• Entries taken from a collection

########

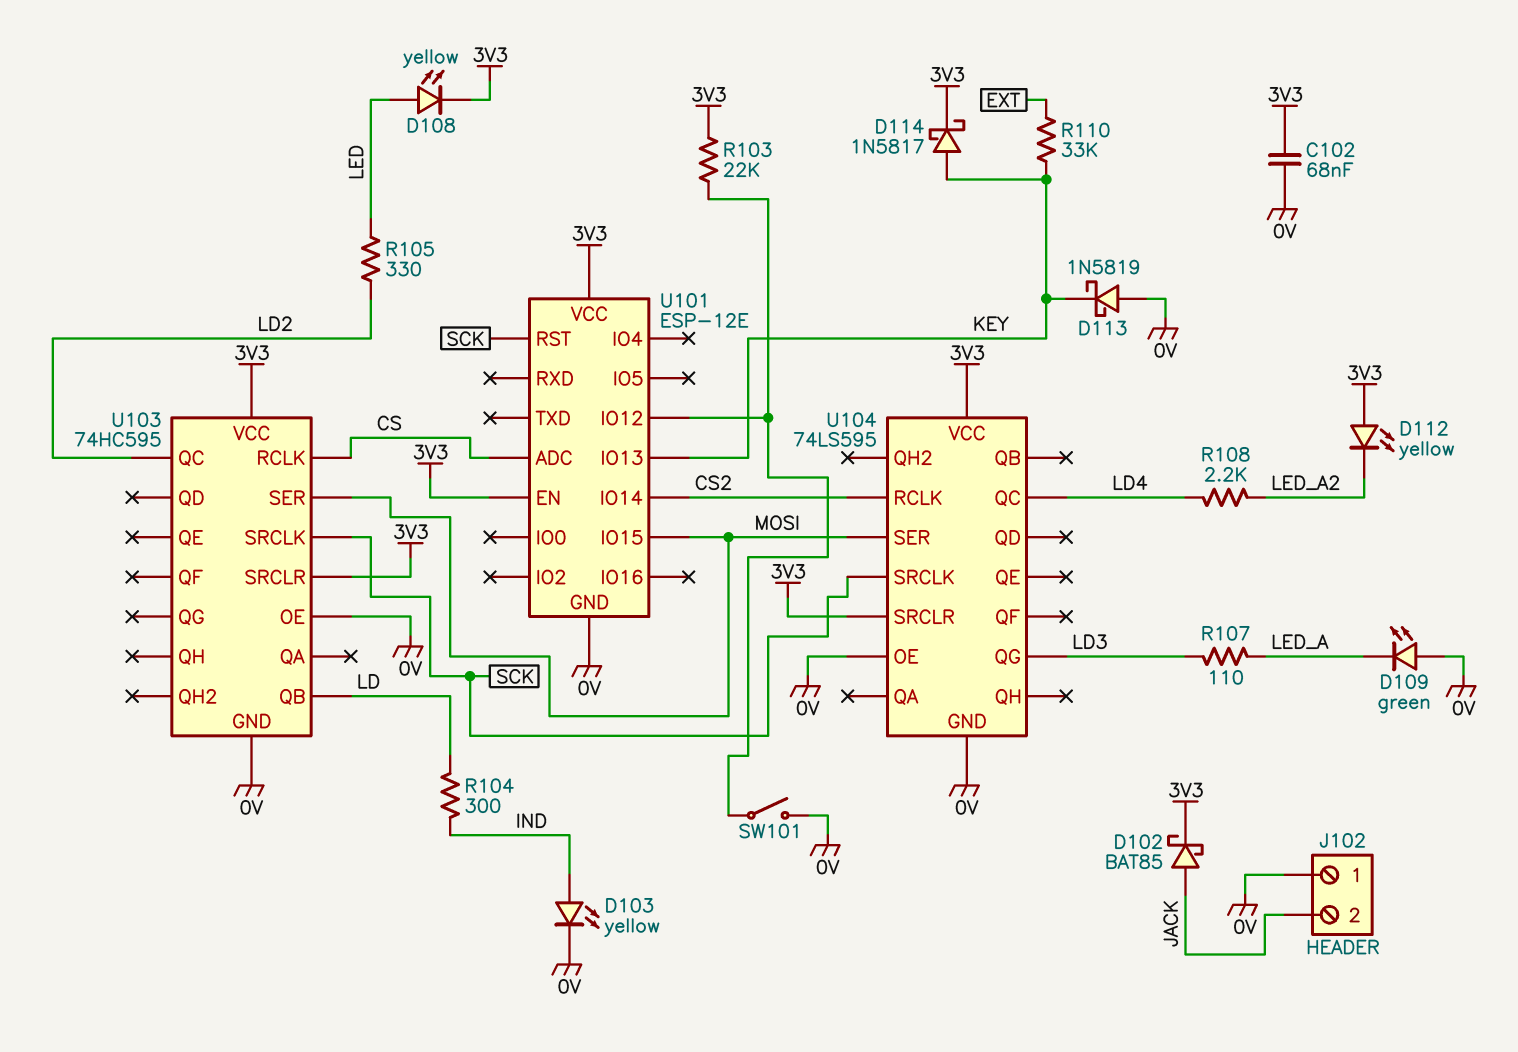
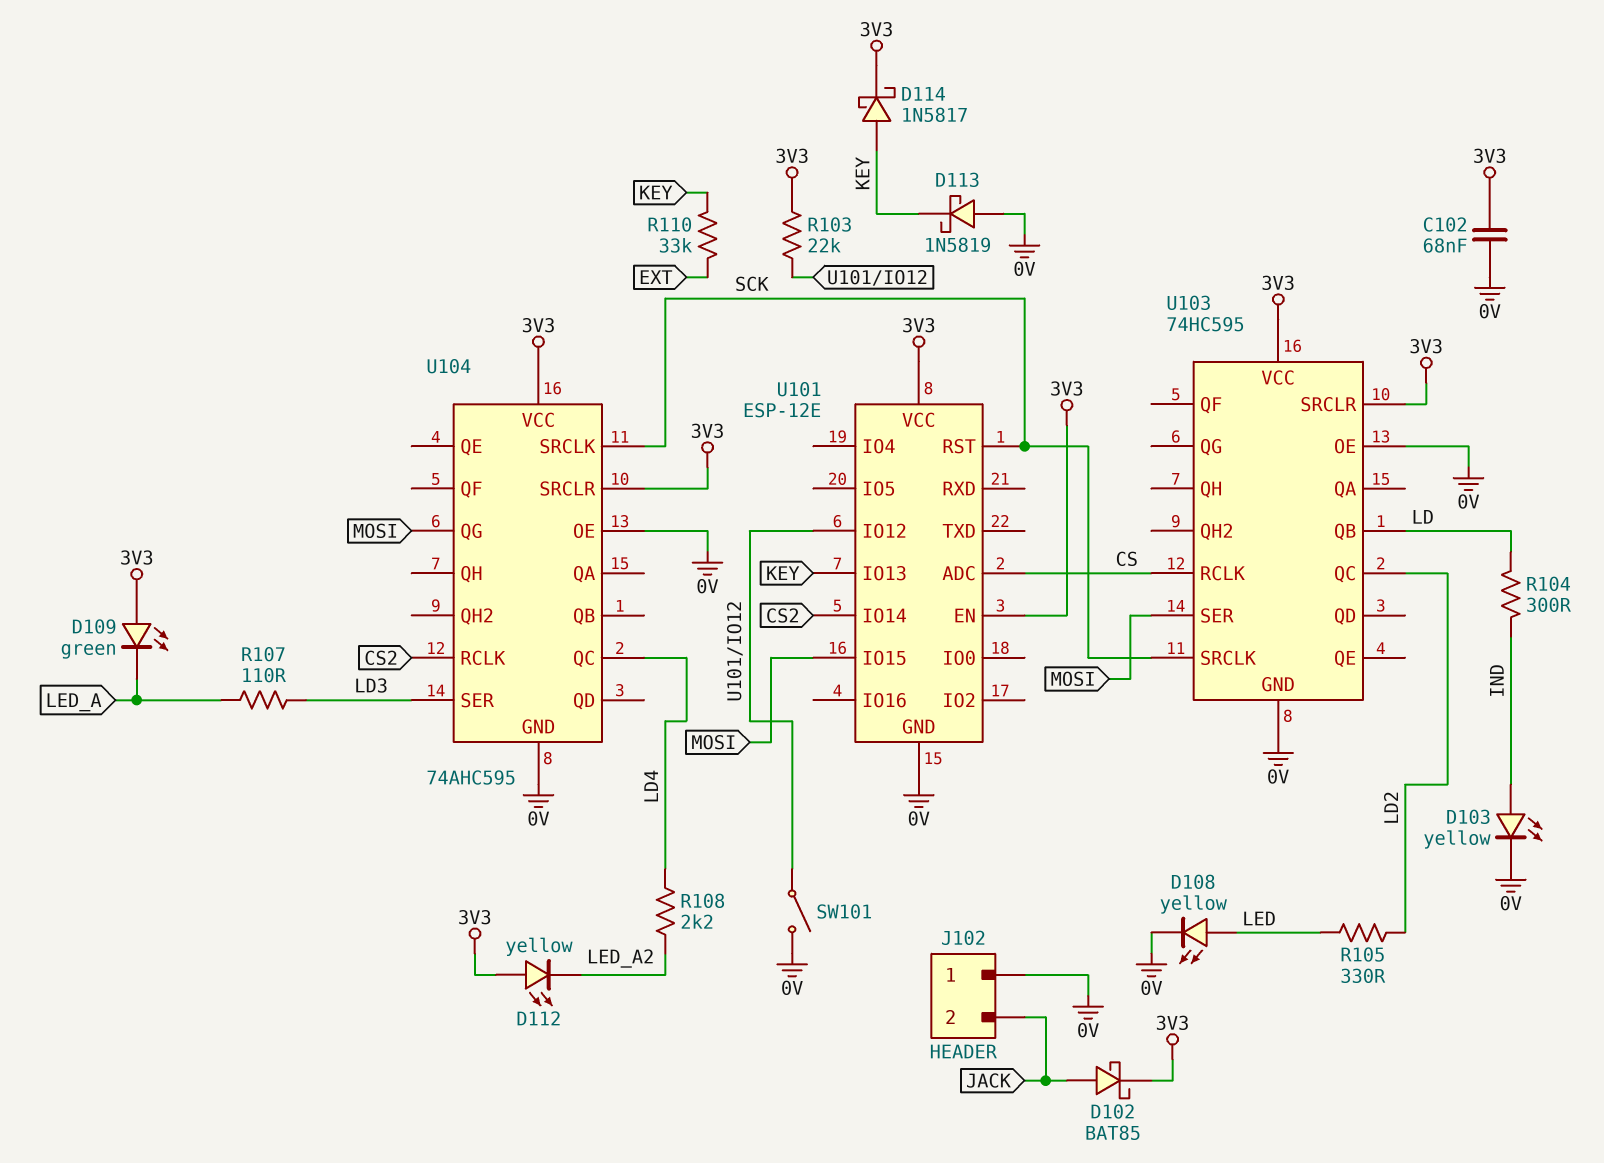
D108: LED yellow (A LED, K 3V3) -> LED yellow (A LED, K 0V)
D109: LED green (A 0V, K LED_A) -> LED green (A 3V3, K LED_A)
U104: 74LS595 -> 74AHC595
U104 pin QG: LD3 -> MOSI
U104 pin SER: MOSI -> LD3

########

• TASK
Write the entries above out again exactly, omitting each image.

• EXERCISE RESULT
D108: LED yellow (A LED, K 3V3) -> LED yellow (A LED, K 0V)
D109: LED green (A 0V, K LED_A) -> LED green (A 3V3, K LED_A)
U104: 74LS595 -> 74AHC595
U104 pin QG: LD3 -> MOSI
U104 pin SER: MOSI -> LD3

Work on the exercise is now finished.